● Information:
/---

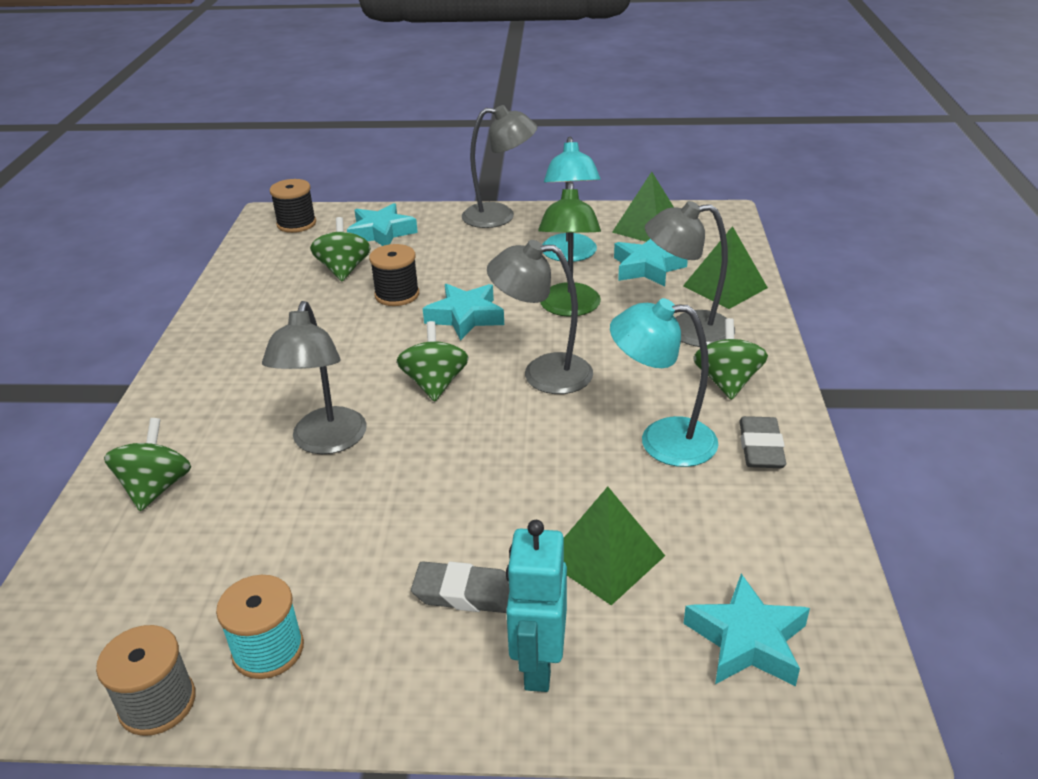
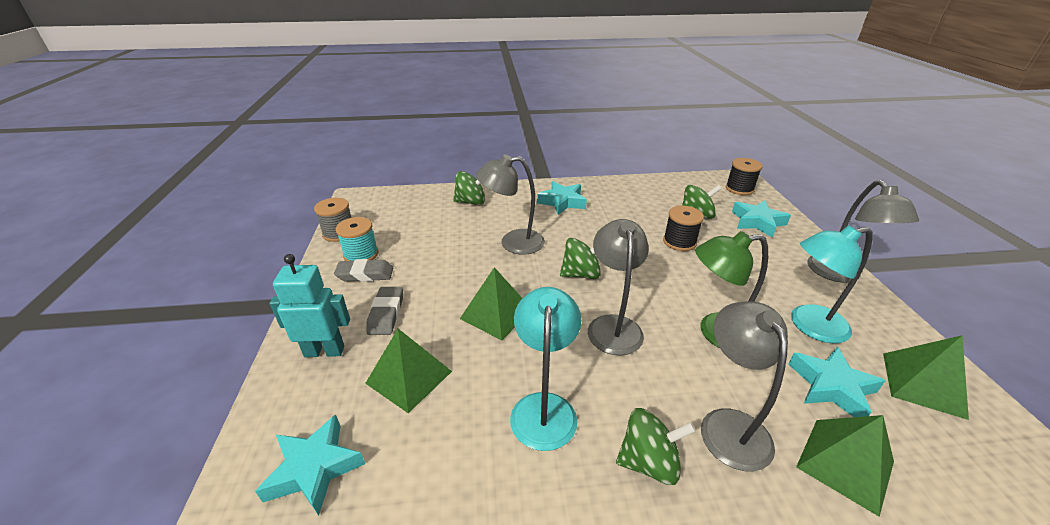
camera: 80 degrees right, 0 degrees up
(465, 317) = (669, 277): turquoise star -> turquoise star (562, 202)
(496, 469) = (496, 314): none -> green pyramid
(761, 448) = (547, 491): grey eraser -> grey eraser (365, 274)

\---
/---

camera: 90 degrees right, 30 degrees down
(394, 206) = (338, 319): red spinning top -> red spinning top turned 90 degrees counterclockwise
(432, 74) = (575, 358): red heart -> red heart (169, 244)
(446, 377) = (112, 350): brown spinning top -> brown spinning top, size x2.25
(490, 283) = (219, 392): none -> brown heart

\---
/---

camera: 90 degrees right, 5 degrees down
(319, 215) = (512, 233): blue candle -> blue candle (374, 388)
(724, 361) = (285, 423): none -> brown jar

\---

● Exercise details: Once you reach the line with "(496, 469) = (496, 314): none" in the data above, copy it and every line after it exactly, up to and including the line with "(761, 448) = (547, 491): grey".

● Answer to this exercise:
(496, 469) = (496, 314): none -> green pyramid
(761, 448) = (547, 491): grey eraser -> grey eraser (365, 274)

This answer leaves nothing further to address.